### Required work:
Pictures aside, print all of the data below exactly as written.

Structured diff data
========================================================================

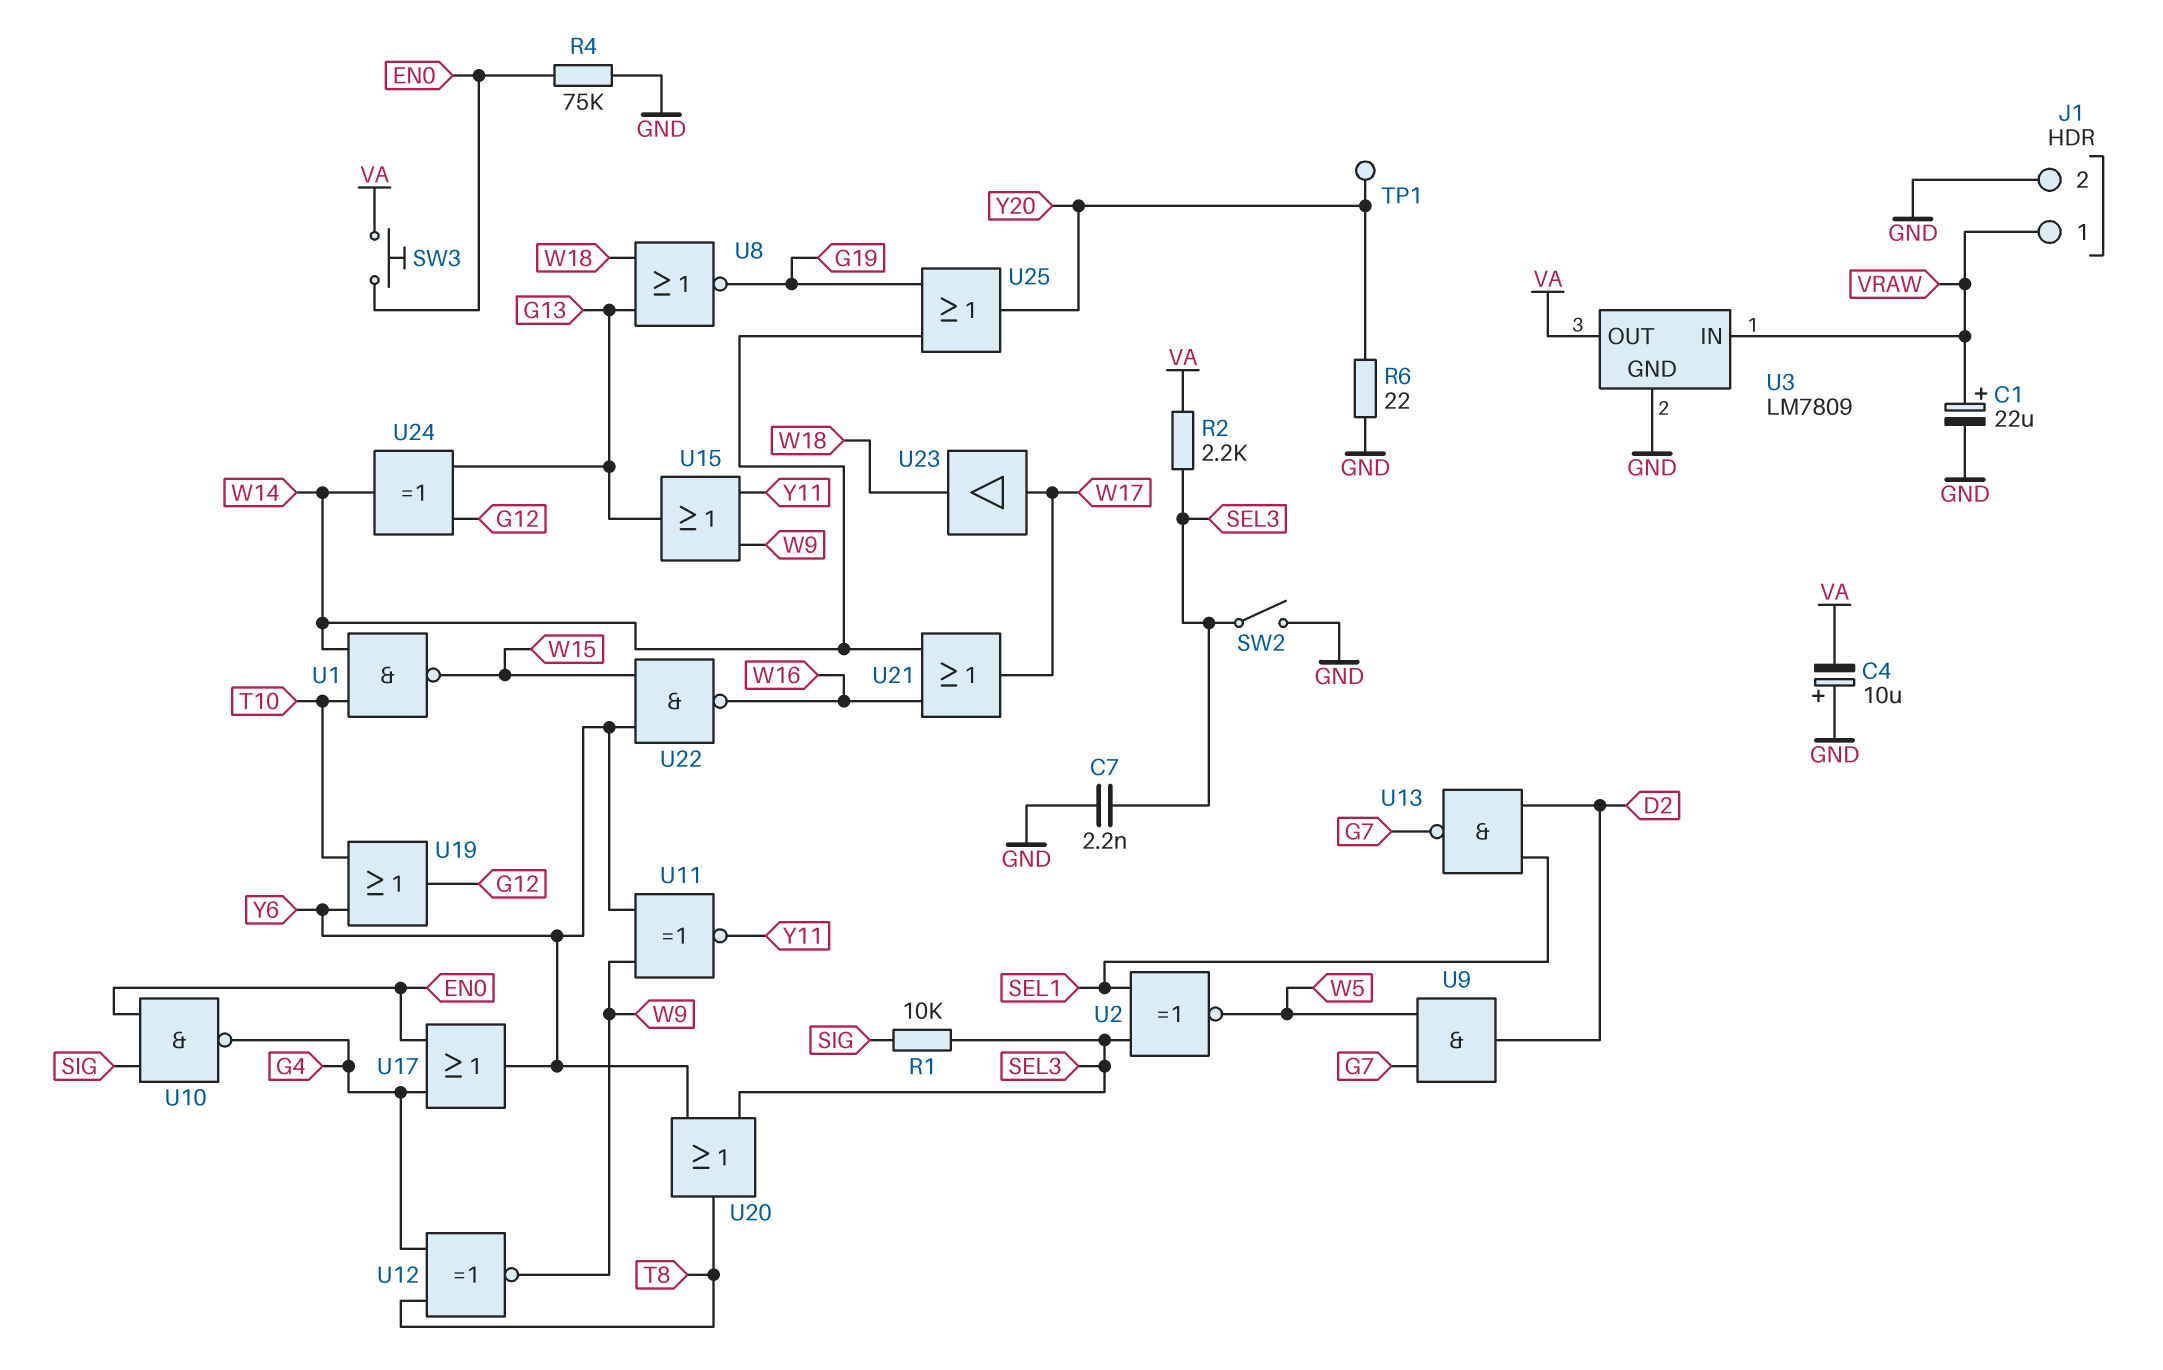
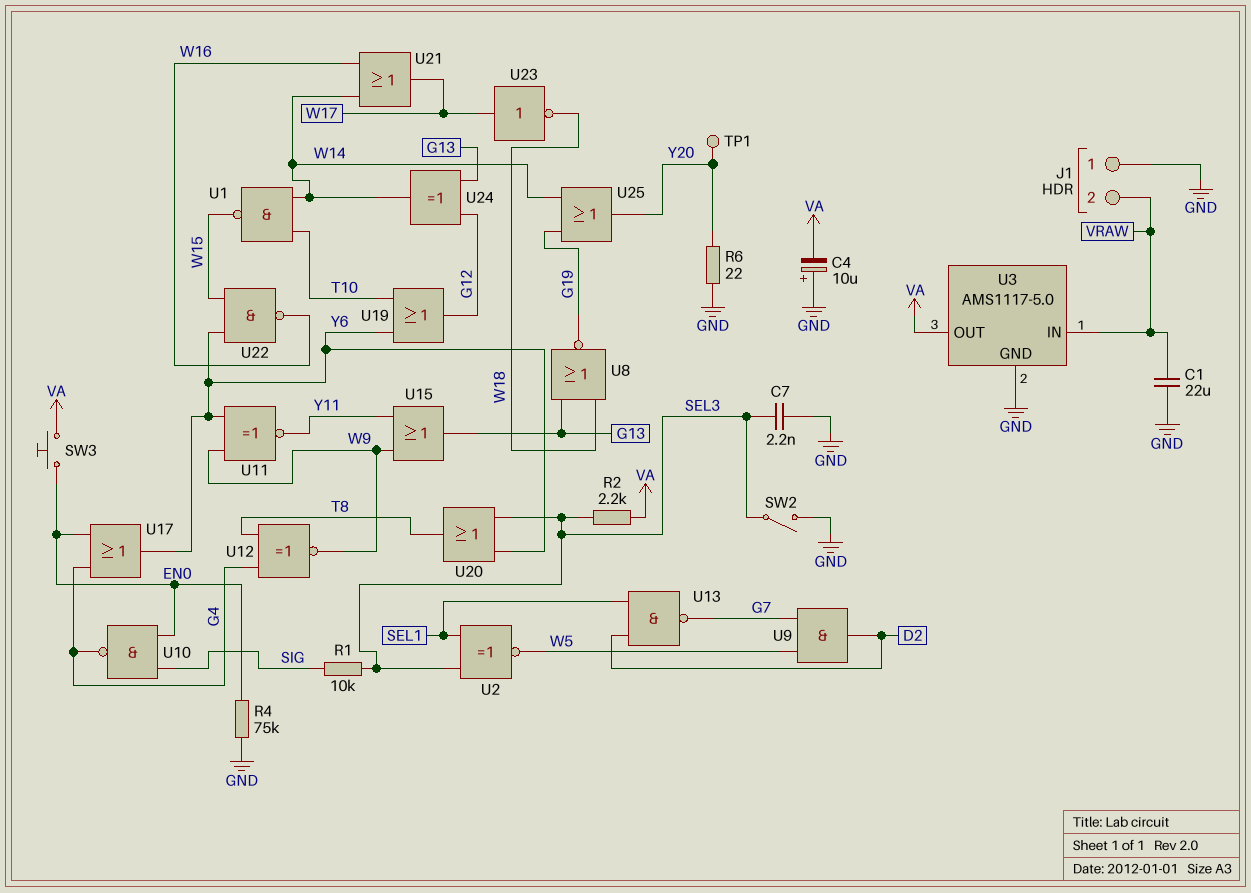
C1: 22uF (plus VRAW, minus GND) -> 22uF (GND, VRAW)
J1 pin 1: VRAW -> GND
J1 pin 2: GND -> VRAW
U3: LM7809 -> AMS1117-5.0
U23: buffer (in W17, out W18) -> NOT (in W17, out W18)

========================================================================

### Solution to this problem:
C1: 22uF (plus VRAW, minus GND) -> 22uF (GND, VRAW)
J1 pin 1: VRAW -> GND
J1 pin 2: GND -> VRAW
U3: LM7809 -> AMS1117-5.0
U23: buffer (in W17, out W18) -> NOT (in W17, out W18)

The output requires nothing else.